*Task*
Your output should be the lines from the one containing "pink bowl: 4 -> 5" through the end of the listing, exact and inclusive, with no pictures.
──────
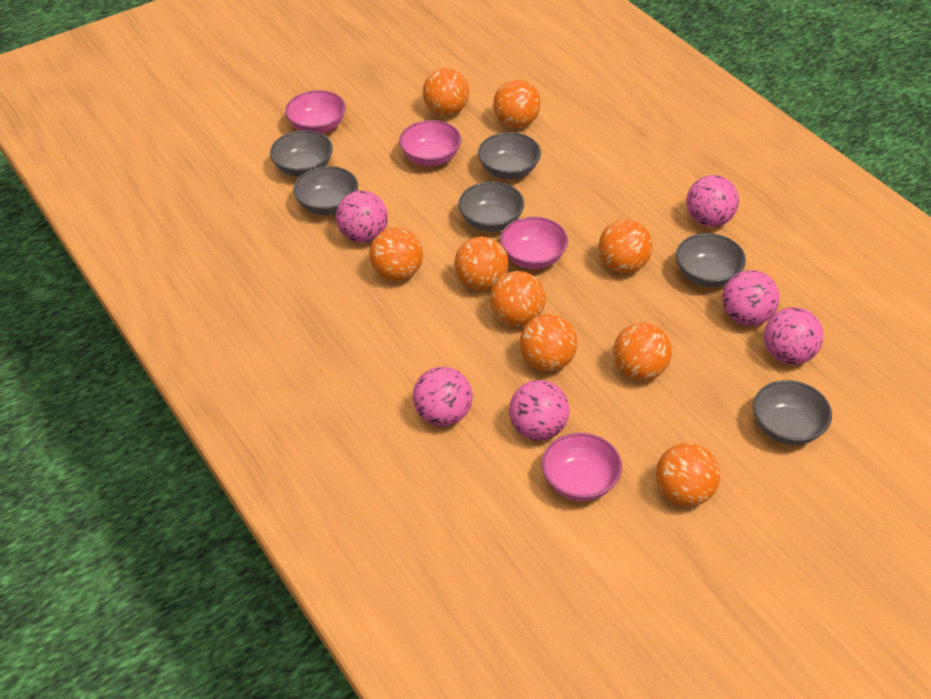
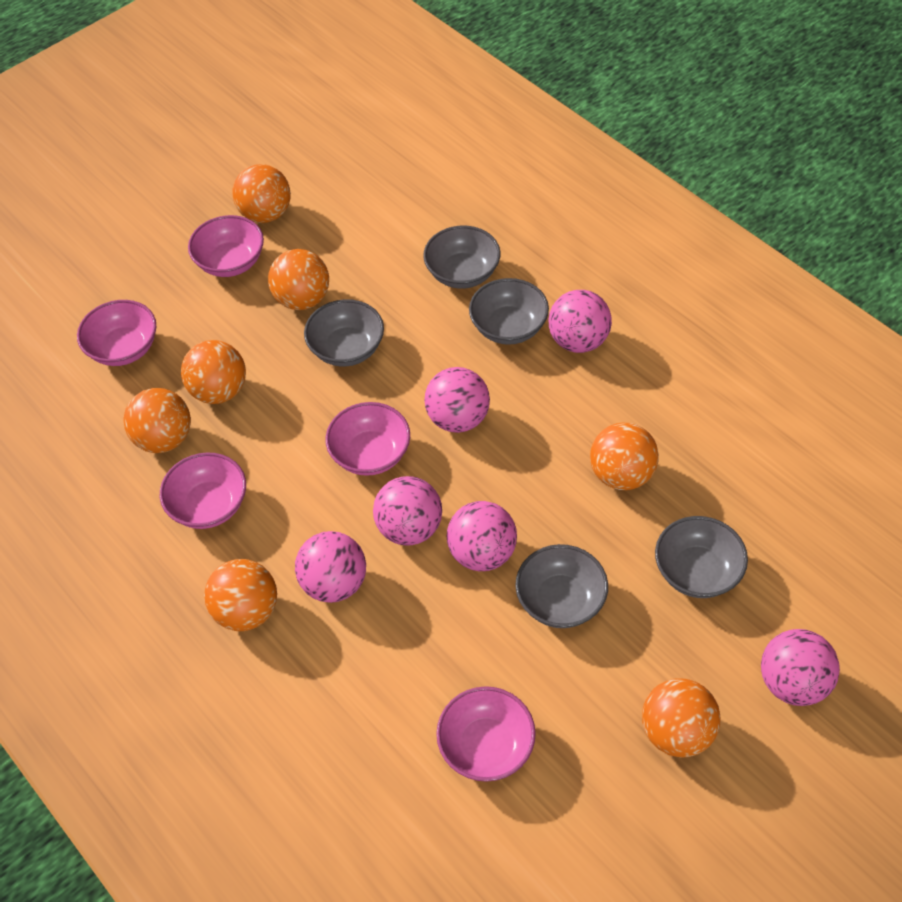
grey bowl: 6 -> 5
orange ball: 9 -> 7
pink bowl: 4 -> 5

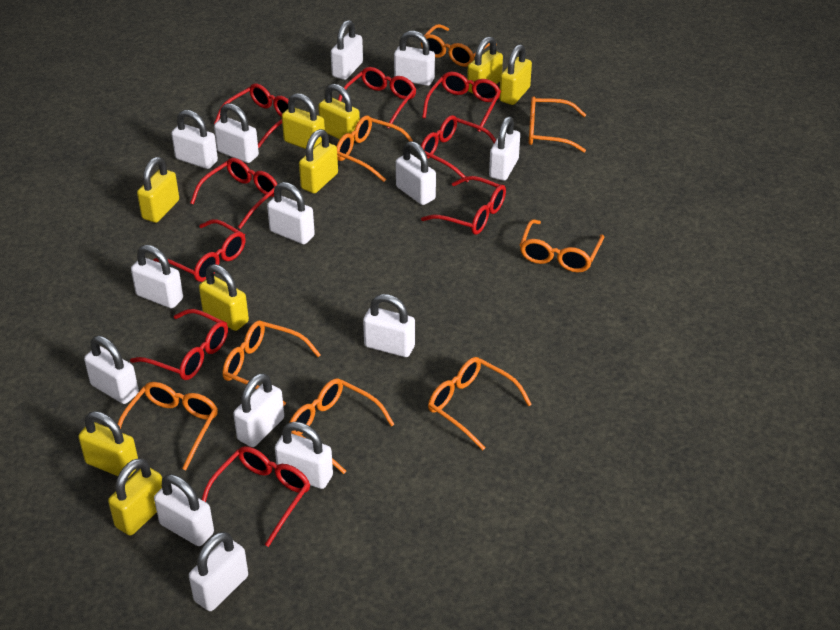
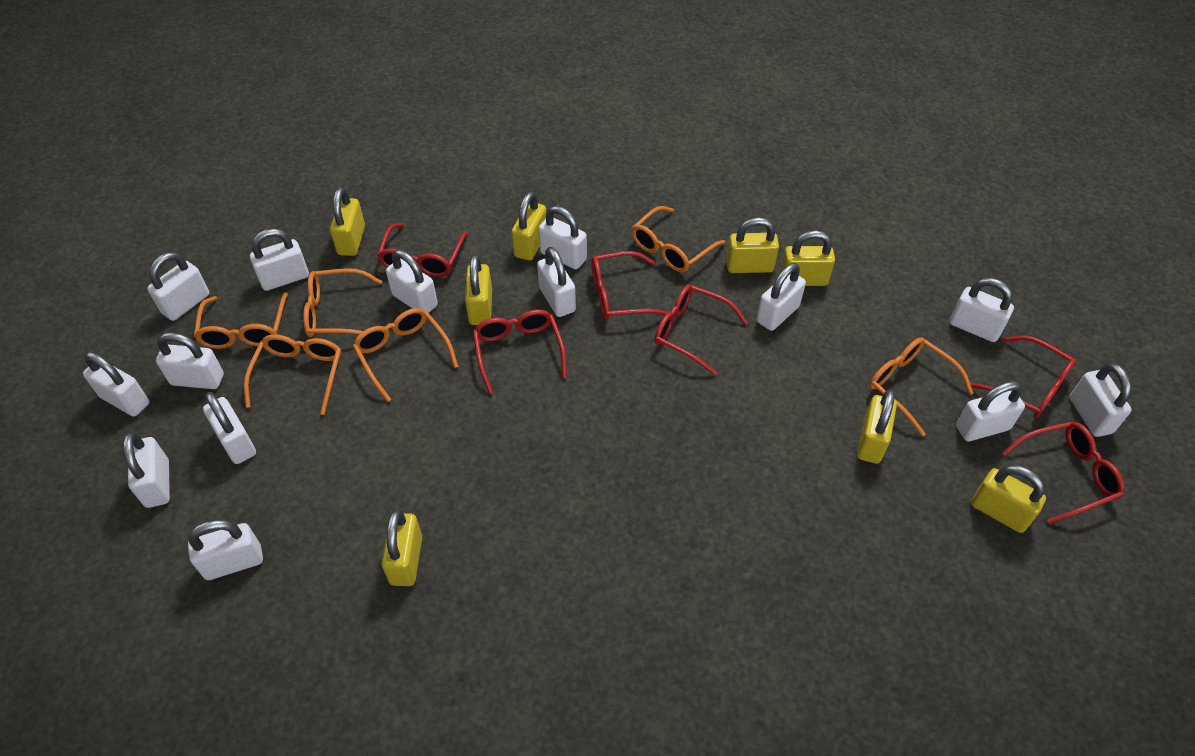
orange glasses: 8 -> 6
red glasses: 9 -> 6
yellow padlock: 9 -> 8

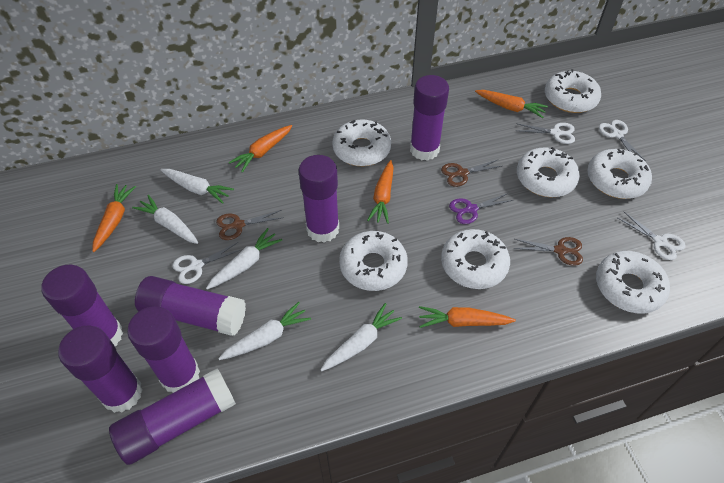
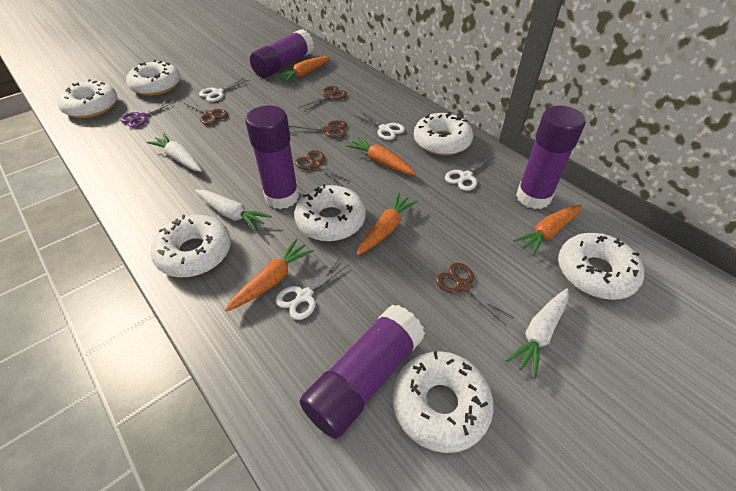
brown scissors: 3 -> 5
purple glue stick: 7 -> 4
white carrot: 5 -> 3

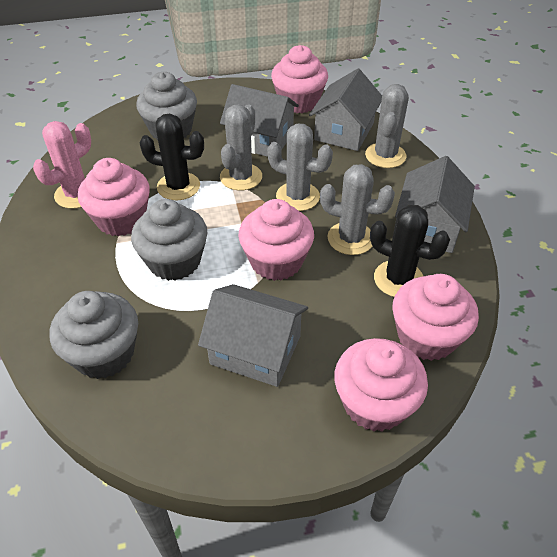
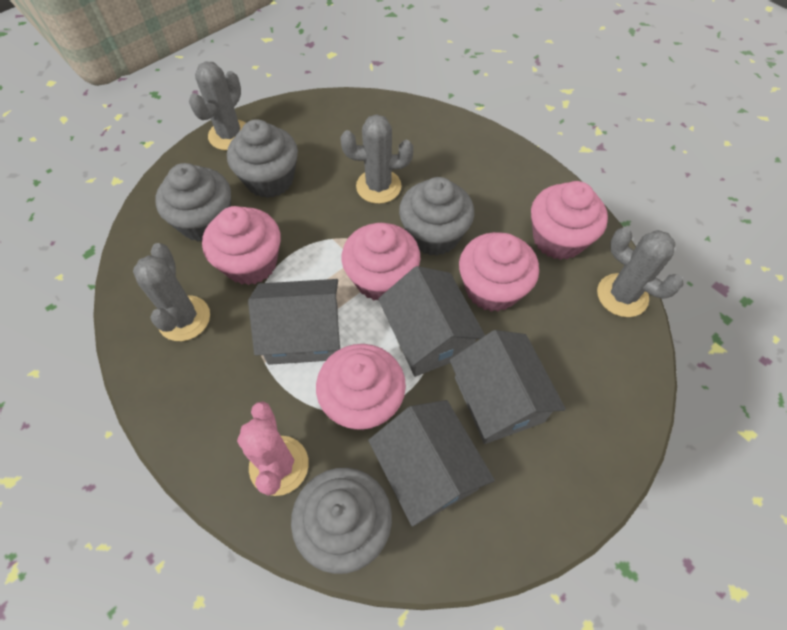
black cactus: 2 -> 0
grey cupcake: 3 -> 4

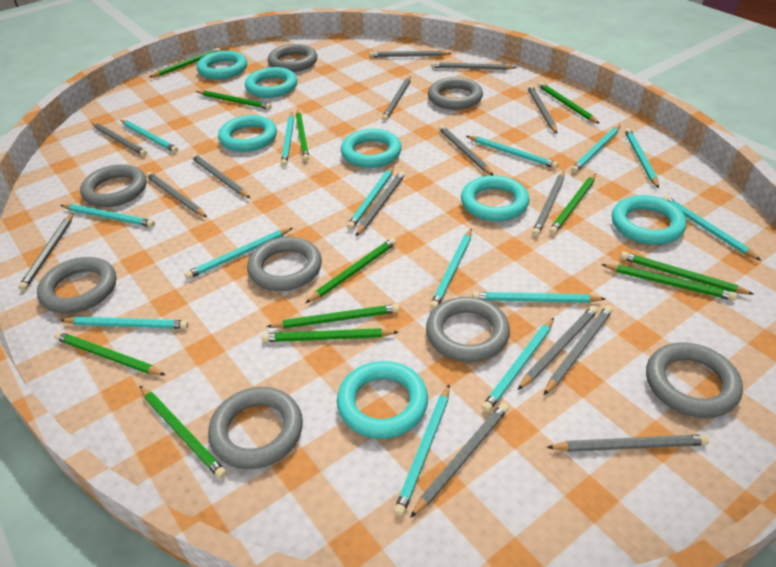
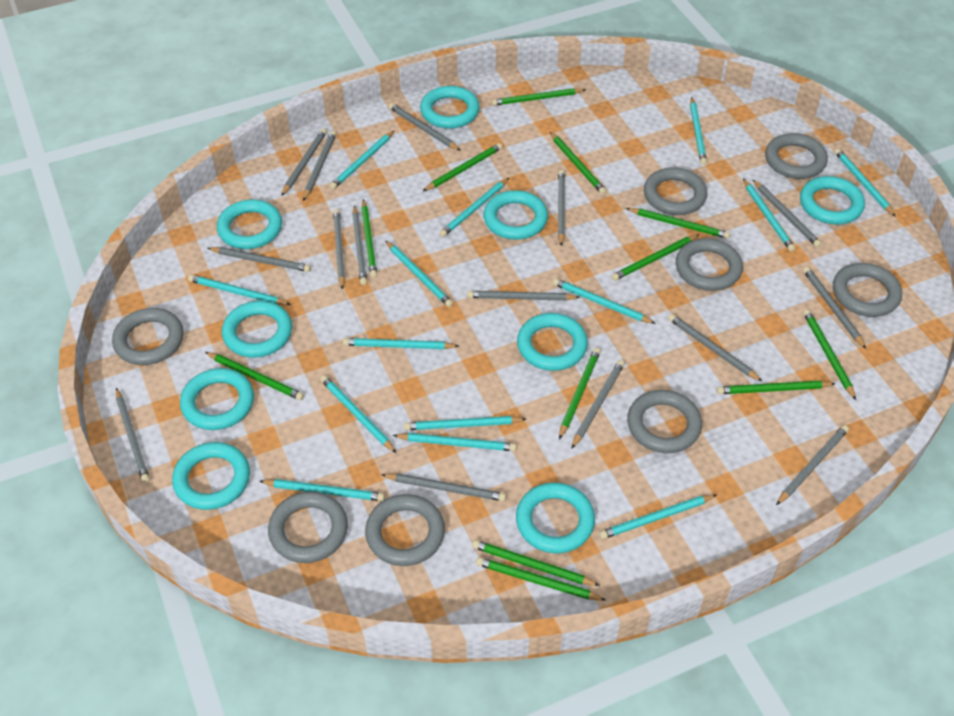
turquoise ring: 7 -> 9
──────
*Result below*
pink bowl: 4 -> 5

orange glasses: 8 -> 6
red glasses: 9 -> 6
yellow padlock: 9 -> 8

brown scissors: 3 -> 5
purple glue stick: 7 -> 4
white carrot: 5 -> 3

black cactus: 2 -> 0
grey cupcake: 3 -> 4

turquoise ring: 7 -> 9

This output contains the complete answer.